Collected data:
= Beginning of Section =

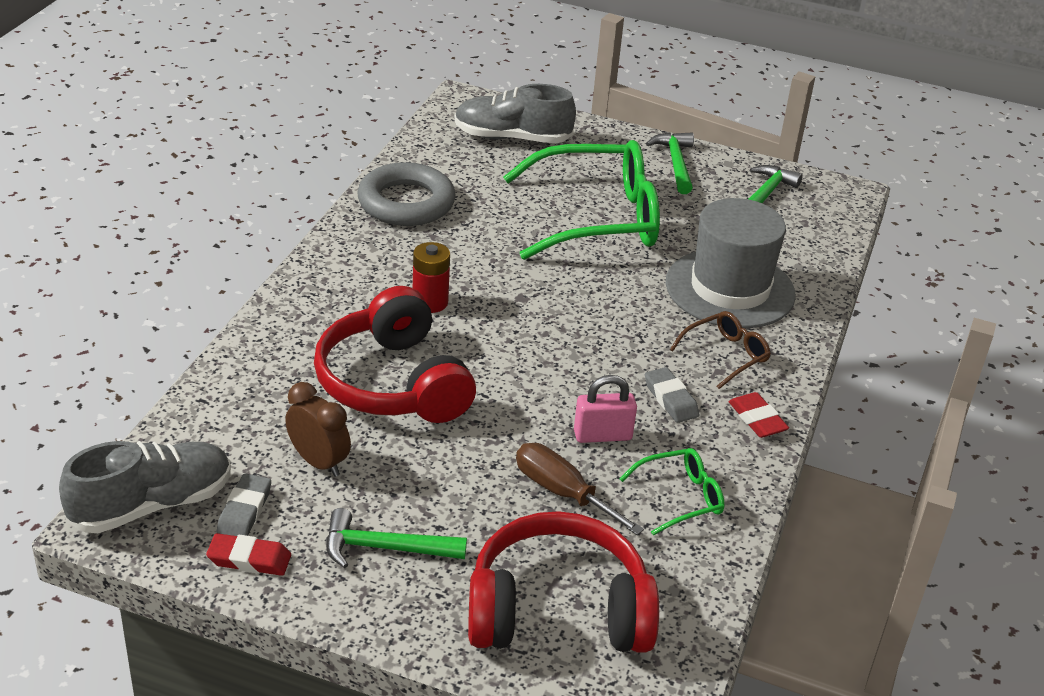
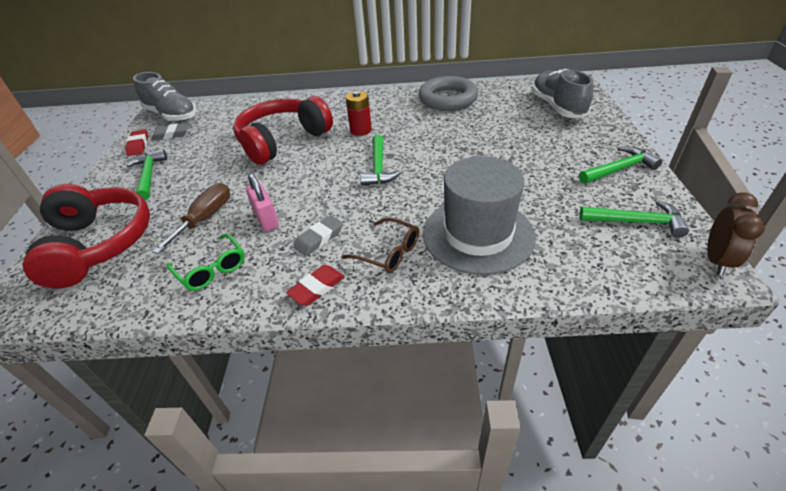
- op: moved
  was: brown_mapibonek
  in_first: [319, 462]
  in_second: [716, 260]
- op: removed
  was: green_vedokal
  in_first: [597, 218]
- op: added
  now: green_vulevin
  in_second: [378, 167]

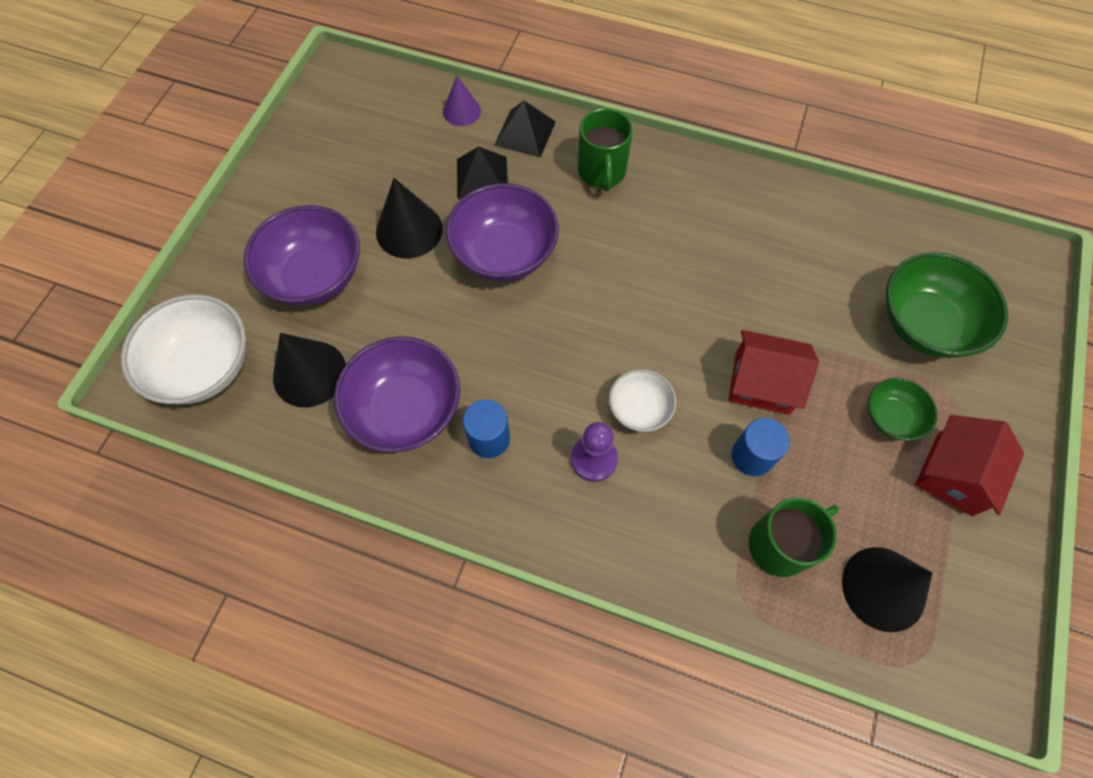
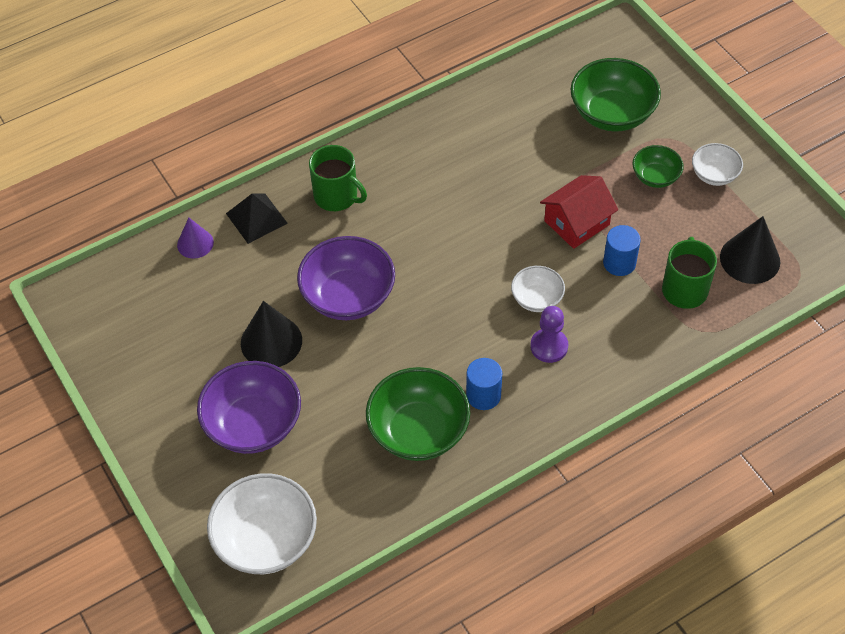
- op: removed
  was: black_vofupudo
  in_first: [309, 373]
- op: recoloured
  was: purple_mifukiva
  now: green_mifukiva
  in_first: [405, 410]
  in_second: [418, 431]
- op: removed
  was: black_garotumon
  in_first: [482, 177]
- op: replaced
  was: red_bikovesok
  now: white_mifukiva
  in_first: [954, 474]
  in_second: [714, 175]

= End of Section =

== Exercise ==
Print the data exactly as written, dropping any images it holds.

== Exercise response ==
- op: moved
  was: brown_mapibonek
  in_first: [319, 462]
  in_second: [716, 260]
- op: removed
  was: green_vedokal
  in_first: [597, 218]
- op: added
  now: green_vulevin
  in_second: [378, 167]

- op: removed
  was: black_vofupudo
  in_first: [309, 373]
- op: recoloured
  was: purple_mifukiva
  now: green_mifukiva
  in_first: [405, 410]
  in_second: [418, 431]
- op: removed
  was: black_garotumon
  in_first: [482, 177]
- op: replaced
  was: red_bikovesok
  now: white_mifukiva
  in_first: [954, 474]
  in_second: [714, 175]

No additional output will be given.